Saved data entries:
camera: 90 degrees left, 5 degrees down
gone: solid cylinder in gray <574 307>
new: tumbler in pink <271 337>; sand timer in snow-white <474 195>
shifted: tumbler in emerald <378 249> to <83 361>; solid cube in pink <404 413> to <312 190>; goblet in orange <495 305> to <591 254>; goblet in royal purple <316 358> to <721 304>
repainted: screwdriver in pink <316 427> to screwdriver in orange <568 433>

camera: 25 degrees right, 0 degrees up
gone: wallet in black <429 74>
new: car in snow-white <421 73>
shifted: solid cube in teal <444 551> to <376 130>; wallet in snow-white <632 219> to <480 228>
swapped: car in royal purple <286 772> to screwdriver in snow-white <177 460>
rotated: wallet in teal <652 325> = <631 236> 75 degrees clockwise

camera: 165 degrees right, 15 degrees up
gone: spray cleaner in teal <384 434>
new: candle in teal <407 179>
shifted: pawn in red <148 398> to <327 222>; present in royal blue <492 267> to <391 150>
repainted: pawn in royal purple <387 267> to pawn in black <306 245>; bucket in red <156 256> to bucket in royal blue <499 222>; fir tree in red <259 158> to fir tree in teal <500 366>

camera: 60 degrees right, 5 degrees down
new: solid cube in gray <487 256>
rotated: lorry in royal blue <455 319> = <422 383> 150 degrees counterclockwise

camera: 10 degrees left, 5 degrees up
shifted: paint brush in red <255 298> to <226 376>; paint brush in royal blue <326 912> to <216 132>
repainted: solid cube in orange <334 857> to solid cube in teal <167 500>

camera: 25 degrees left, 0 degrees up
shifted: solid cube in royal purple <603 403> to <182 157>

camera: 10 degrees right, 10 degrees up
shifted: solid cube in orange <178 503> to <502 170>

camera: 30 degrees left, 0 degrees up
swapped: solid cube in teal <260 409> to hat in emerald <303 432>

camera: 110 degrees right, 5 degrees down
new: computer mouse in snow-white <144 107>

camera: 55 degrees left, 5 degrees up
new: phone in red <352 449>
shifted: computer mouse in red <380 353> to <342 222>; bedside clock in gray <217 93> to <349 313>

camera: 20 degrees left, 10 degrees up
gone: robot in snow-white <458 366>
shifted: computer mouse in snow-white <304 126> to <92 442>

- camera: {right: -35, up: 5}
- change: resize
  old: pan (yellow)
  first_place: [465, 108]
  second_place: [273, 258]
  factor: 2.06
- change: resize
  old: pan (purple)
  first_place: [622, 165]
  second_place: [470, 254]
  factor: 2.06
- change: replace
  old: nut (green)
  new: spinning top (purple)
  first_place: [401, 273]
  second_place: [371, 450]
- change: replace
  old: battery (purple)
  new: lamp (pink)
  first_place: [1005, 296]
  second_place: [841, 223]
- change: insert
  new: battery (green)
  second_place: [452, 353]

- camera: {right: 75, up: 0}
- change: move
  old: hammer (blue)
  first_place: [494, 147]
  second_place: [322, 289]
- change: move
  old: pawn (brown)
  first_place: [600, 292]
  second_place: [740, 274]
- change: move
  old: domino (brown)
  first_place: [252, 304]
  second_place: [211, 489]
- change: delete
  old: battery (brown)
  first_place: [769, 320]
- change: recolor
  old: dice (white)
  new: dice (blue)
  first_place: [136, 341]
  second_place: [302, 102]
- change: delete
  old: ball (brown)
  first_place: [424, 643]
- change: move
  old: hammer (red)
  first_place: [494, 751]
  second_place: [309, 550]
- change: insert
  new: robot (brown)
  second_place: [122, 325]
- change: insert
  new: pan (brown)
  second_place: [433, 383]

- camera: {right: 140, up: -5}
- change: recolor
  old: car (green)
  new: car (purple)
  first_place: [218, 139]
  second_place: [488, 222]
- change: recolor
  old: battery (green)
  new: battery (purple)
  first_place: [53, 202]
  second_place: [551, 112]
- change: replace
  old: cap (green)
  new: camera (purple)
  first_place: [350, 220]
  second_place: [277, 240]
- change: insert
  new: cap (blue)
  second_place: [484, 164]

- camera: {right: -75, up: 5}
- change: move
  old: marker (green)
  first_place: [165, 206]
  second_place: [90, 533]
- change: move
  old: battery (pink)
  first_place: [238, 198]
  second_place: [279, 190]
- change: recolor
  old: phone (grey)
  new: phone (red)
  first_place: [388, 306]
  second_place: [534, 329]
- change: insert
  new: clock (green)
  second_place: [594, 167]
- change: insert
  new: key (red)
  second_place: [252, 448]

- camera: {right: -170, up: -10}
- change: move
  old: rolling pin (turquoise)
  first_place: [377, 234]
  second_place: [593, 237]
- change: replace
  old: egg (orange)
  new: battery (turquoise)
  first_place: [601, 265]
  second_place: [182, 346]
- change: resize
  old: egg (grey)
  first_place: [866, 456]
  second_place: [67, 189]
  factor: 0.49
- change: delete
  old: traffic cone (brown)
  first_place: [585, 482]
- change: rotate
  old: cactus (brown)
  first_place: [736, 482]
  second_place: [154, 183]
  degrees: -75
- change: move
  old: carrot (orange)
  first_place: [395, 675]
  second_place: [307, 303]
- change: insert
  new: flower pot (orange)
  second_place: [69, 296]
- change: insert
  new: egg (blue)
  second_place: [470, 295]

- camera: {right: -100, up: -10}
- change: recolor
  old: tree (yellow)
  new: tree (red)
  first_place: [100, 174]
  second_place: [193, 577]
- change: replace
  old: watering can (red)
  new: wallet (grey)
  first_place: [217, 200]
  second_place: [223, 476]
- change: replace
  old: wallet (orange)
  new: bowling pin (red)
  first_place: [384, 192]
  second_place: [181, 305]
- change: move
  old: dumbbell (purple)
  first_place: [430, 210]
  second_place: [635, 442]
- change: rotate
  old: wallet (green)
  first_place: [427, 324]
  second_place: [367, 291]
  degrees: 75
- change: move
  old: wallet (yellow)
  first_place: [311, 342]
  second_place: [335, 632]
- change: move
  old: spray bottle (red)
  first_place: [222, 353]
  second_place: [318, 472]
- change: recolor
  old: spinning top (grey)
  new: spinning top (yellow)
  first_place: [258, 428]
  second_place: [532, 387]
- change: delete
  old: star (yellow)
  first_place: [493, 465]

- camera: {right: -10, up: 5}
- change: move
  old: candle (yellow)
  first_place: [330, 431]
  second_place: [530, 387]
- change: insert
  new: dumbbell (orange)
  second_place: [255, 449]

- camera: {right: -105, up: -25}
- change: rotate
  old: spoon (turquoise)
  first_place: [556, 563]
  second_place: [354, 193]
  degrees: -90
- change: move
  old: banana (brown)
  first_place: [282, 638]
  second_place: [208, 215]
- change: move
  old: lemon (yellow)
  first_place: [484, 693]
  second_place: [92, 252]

• _WHAT NEEDS TO BE DONE_
Give back exactly the lines above starting at the line where "first_place: [401, 273]" appears and ending at the line where "new: battery (green)" appears, both included, with no other lines.

• _SOLUTION TO THE PROBLEM_
  first_place: [401, 273]
  second_place: [371, 450]
- change: replace
  old: battery (purple)
  new: lamp (pink)
  first_place: [1005, 296]
  second_place: [841, 223]
- change: insert
  new: battery (green)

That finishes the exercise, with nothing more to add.